%%

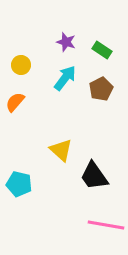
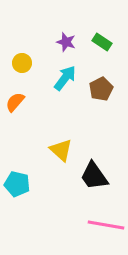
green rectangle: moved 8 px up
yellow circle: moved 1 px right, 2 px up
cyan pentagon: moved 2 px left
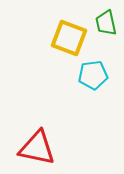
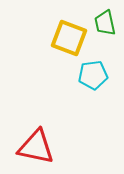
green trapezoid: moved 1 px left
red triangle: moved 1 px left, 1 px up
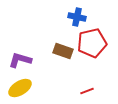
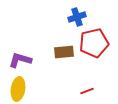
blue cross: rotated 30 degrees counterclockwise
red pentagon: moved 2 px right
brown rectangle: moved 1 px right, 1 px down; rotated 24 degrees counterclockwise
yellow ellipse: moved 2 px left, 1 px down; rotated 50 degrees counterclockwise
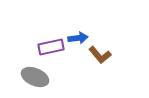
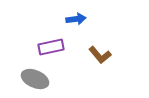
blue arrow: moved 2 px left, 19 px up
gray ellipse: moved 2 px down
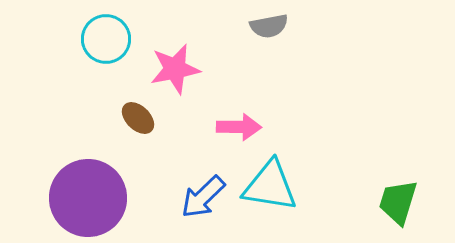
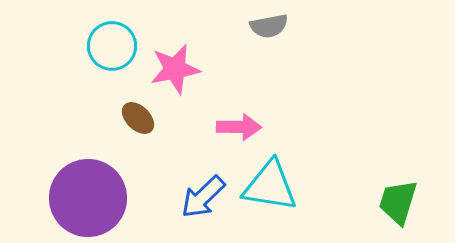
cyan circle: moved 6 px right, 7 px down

%%
%%

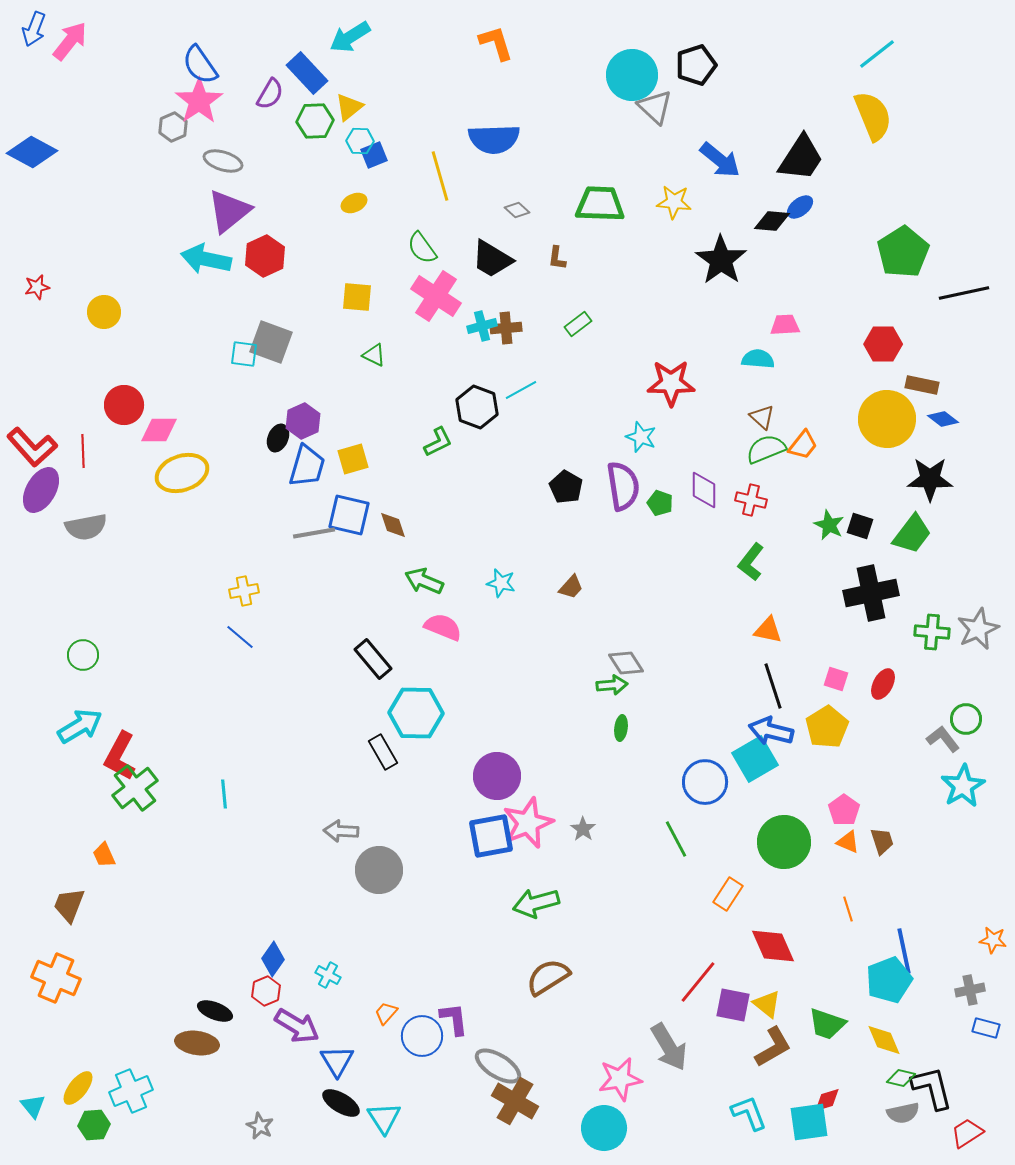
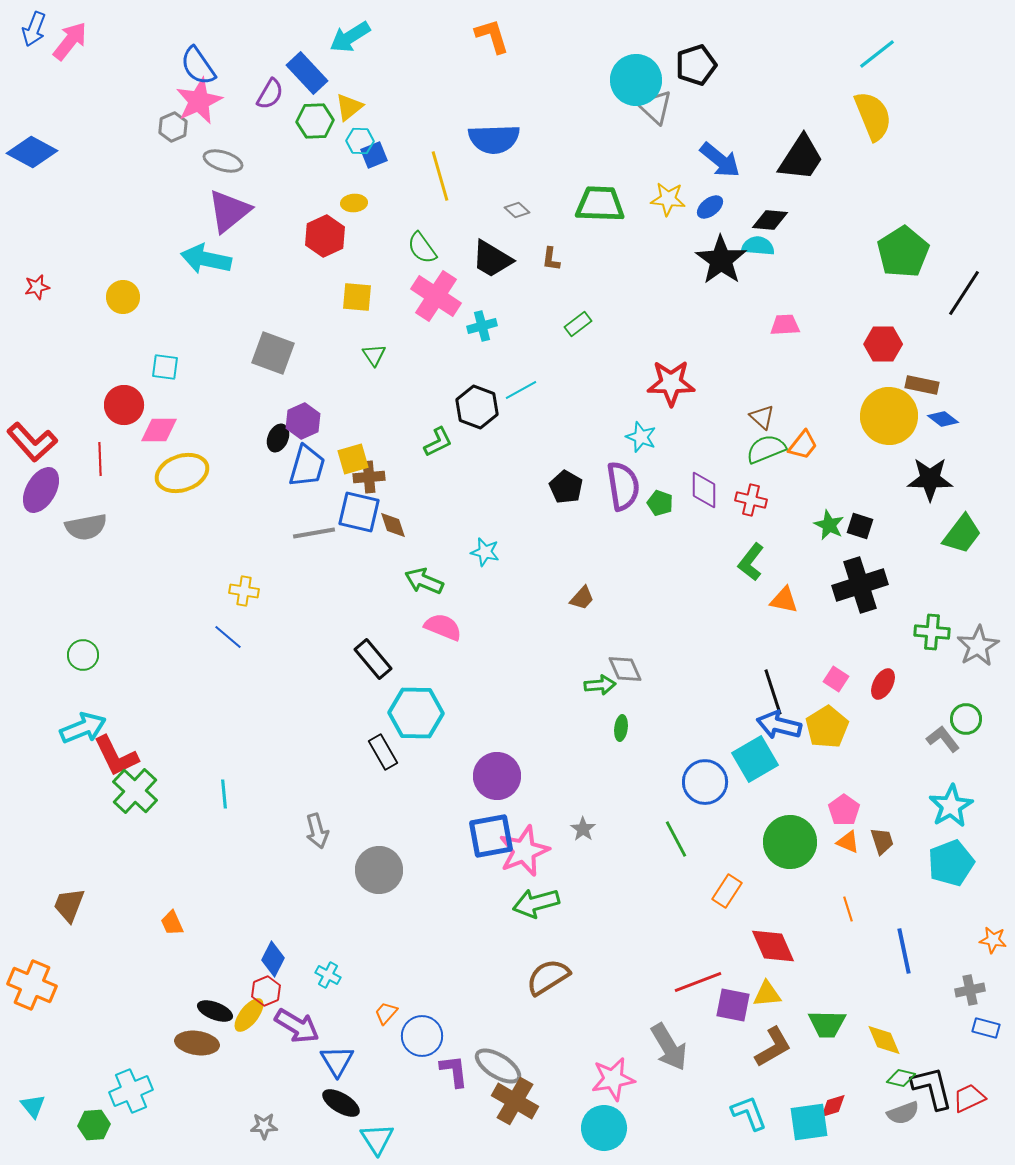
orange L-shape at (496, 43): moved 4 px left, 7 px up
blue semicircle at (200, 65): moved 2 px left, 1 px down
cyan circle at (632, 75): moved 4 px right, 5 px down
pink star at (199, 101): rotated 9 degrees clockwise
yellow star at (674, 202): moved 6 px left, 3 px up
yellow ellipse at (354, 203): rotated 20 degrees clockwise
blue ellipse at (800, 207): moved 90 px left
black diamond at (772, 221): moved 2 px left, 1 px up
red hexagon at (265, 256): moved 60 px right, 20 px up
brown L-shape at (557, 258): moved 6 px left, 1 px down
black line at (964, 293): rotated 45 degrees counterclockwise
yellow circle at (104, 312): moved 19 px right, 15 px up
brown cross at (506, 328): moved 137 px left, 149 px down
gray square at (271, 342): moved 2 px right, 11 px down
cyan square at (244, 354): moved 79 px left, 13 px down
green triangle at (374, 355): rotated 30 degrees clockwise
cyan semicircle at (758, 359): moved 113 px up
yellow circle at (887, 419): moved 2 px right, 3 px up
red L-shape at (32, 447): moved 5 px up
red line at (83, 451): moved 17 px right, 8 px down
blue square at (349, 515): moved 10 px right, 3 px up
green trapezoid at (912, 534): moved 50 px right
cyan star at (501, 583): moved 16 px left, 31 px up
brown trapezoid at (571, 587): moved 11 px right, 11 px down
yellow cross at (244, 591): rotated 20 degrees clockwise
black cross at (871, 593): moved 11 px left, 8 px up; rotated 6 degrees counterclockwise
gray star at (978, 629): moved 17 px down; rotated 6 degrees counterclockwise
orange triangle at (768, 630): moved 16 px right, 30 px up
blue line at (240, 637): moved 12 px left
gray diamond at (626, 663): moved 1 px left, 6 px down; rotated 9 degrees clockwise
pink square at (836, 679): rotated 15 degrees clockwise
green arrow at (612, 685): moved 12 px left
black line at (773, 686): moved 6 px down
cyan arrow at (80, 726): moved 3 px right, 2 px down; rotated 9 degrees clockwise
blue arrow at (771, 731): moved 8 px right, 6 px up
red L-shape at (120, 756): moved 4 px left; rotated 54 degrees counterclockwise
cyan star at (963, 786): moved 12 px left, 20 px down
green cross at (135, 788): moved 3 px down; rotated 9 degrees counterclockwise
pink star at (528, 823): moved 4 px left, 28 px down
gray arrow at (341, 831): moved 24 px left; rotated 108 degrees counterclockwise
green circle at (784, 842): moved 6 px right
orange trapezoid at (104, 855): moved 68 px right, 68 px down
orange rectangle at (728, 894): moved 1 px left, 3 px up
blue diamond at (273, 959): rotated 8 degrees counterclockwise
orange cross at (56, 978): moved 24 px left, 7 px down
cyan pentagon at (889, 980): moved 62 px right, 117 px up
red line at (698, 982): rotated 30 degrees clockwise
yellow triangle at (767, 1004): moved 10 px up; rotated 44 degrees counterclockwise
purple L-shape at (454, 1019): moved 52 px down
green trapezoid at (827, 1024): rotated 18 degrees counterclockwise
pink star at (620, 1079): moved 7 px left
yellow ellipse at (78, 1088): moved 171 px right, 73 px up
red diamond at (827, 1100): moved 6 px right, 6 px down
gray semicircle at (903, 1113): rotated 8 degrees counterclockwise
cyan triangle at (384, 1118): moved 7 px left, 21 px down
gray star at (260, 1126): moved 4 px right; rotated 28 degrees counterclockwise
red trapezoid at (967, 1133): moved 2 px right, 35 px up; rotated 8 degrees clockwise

%%
%%

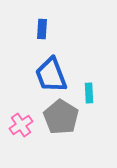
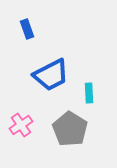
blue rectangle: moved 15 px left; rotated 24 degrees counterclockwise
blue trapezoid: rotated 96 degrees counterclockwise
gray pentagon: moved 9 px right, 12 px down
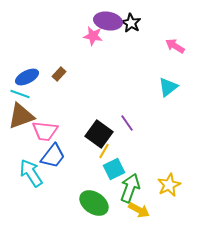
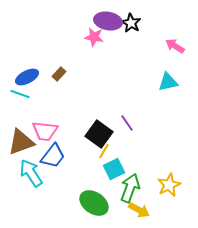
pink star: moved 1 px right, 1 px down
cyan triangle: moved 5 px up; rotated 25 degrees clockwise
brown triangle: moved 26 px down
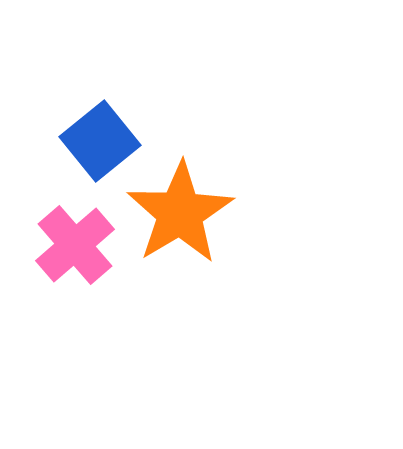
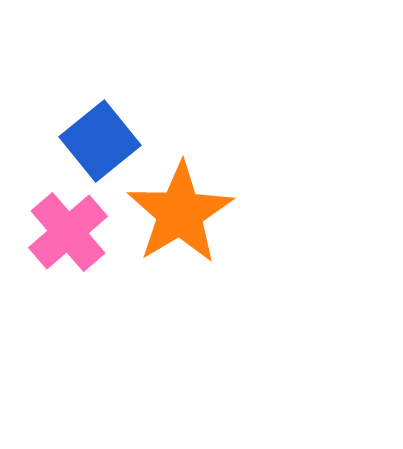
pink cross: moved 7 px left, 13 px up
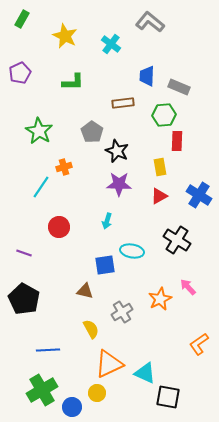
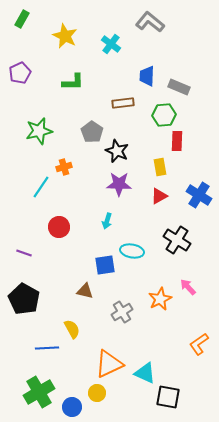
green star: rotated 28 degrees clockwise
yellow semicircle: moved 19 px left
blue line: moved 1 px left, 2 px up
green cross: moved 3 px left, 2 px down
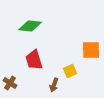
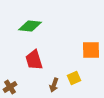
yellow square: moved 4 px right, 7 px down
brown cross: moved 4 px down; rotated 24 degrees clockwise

%%

Requirement:
Exact copy, no pictures. Write out the lines in the entries above, starting with the line with "yellow ellipse: moved" and going on through the line with "cyan circle: moved 6 px right, 7 px down", keeping both.

Reply:
yellow ellipse: moved 2 px left, 1 px down; rotated 50 degrees counterclockwise
blue arrow: moved 2 px left, 19 px up
gray ellipse: moved 2 px down
cyan circle: moved 6 px right, 7 px down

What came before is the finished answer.